**How to complete this task**
Output range, inclusive: from the line containing "U1 pin TEST: N3 -> none" to the line containing "Q2: NMOS IRLZ44N". Restate those lines from the data below word for word and only those.

**Difference listings**
──────────

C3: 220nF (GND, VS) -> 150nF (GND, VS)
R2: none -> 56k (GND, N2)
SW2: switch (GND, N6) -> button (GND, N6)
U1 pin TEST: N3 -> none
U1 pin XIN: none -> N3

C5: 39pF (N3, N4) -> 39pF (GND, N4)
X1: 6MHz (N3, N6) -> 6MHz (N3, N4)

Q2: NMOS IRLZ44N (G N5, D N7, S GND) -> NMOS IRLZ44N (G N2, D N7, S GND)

──────────

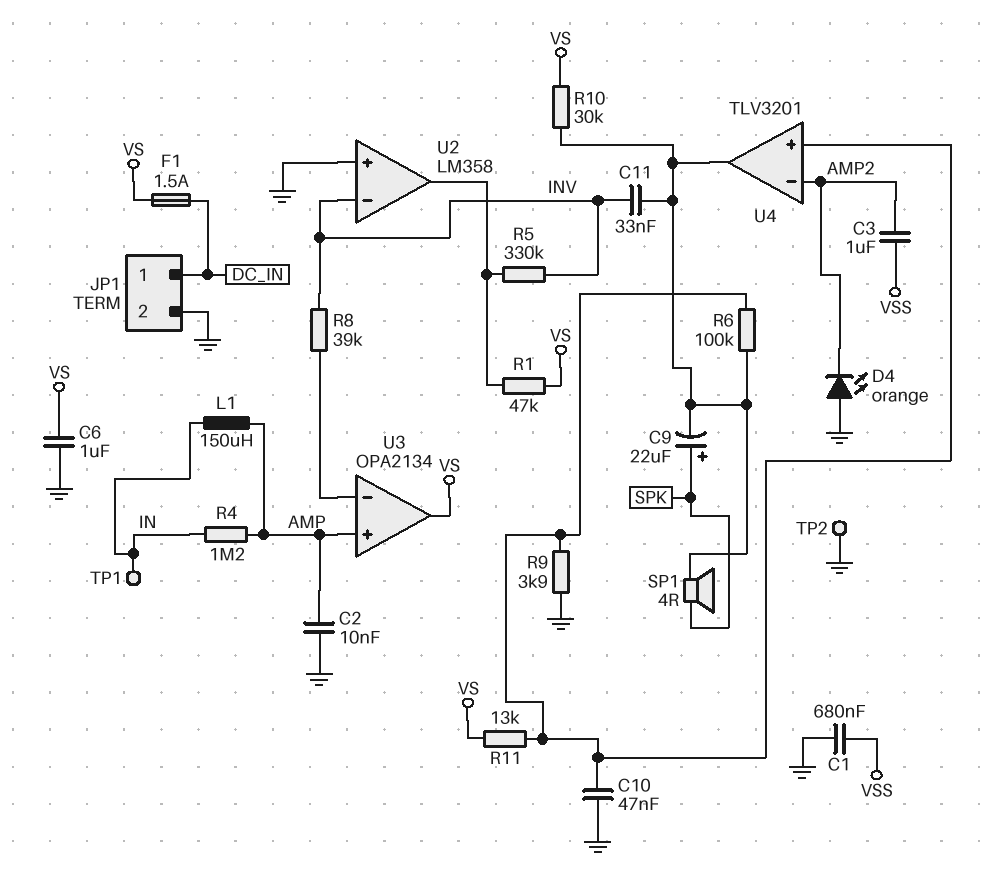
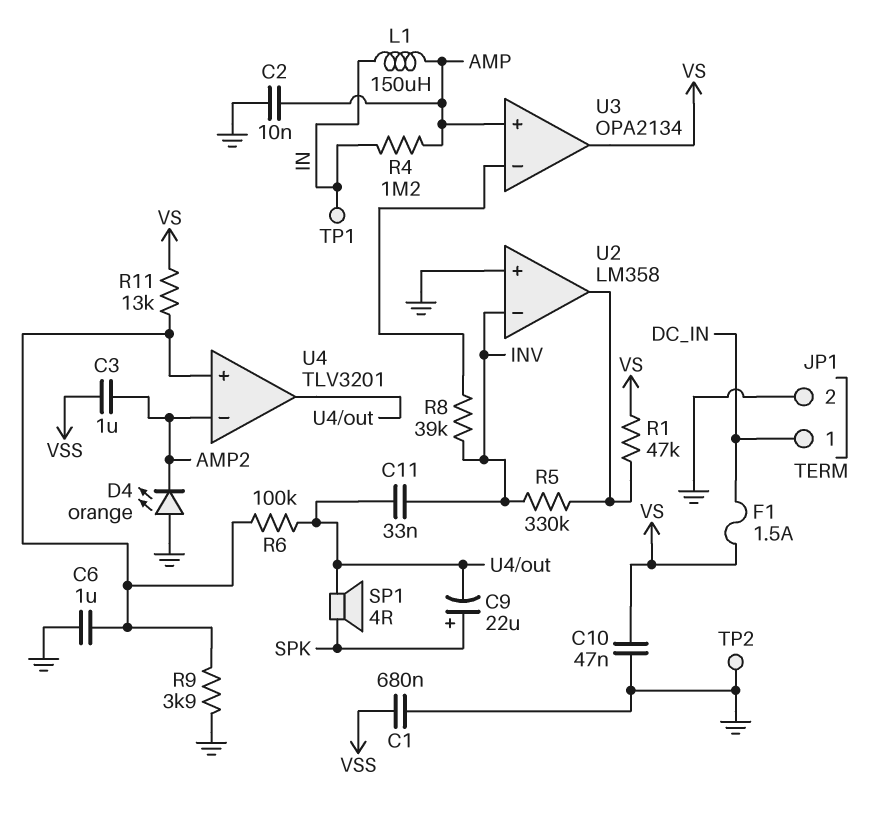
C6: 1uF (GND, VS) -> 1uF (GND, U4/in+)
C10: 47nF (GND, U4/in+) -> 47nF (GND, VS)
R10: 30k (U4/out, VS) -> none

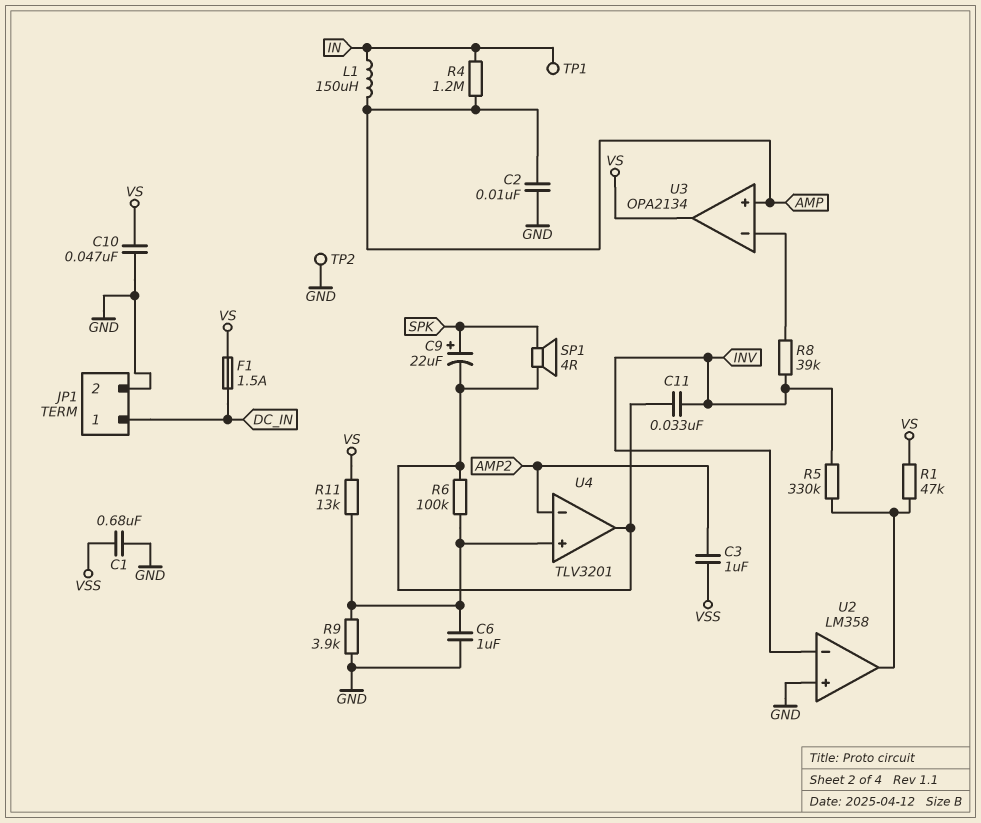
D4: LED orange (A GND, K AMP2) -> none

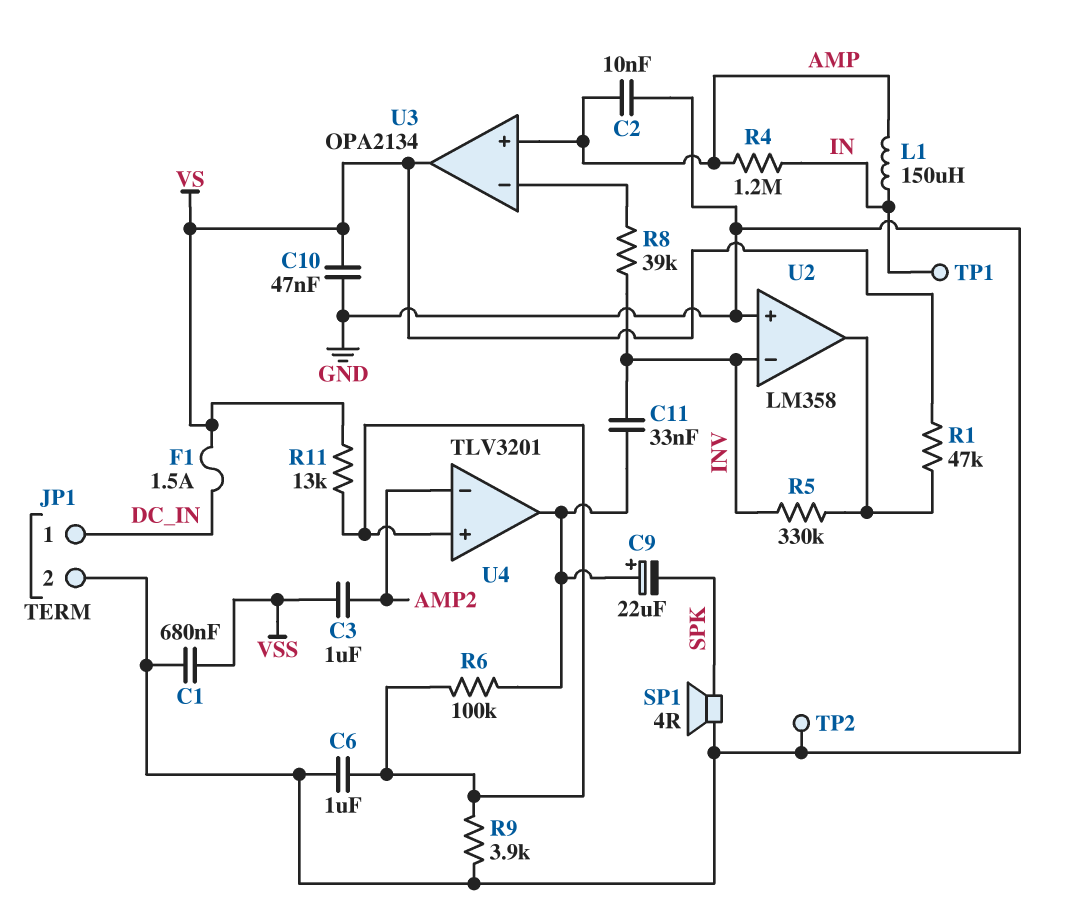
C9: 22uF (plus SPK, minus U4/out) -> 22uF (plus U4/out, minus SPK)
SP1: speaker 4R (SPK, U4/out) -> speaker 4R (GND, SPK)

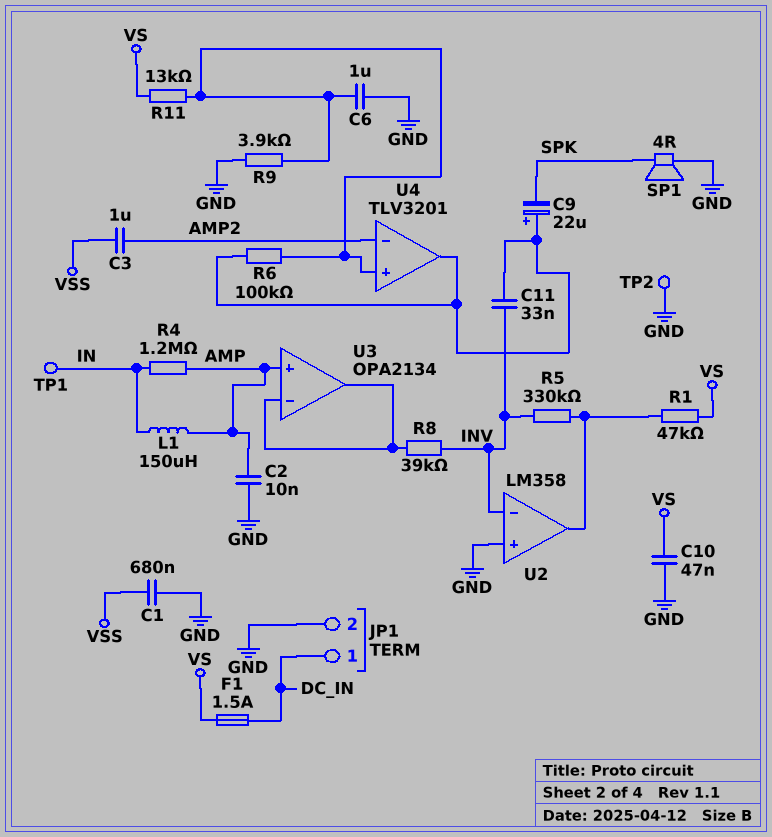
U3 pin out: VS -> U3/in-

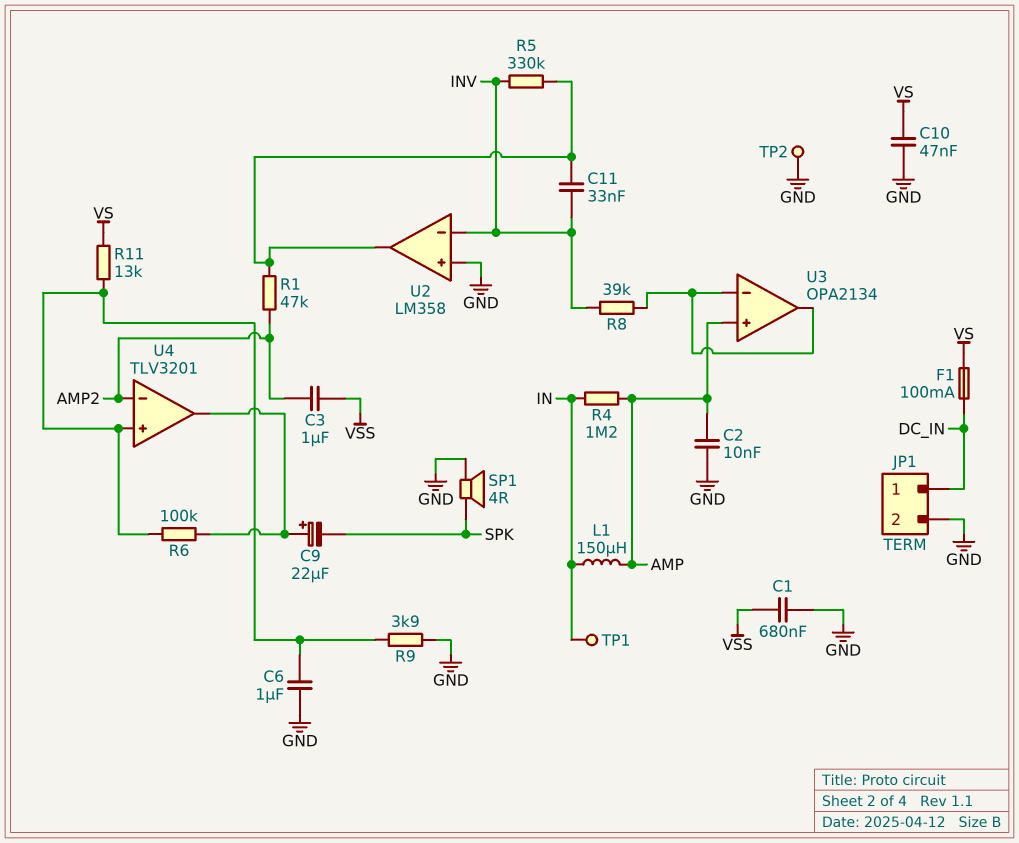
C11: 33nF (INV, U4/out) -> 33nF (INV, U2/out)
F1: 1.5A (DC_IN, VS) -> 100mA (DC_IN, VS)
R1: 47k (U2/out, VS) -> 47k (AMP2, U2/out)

──────────

**Result of the task**
U1 pin TEST: N3 -> none
U1 pin XIN: none -> N3

C5: 39pF (N3, N4) -> 39pF (GND, N4)
X1: 6MHz (N3, N6) -> 6MHz (N3, N4)

Q2: NMOS IRLZ44N (G N5, D N7, S GND) -> NMOS IRLZ44N (G N2, D N7, S GND)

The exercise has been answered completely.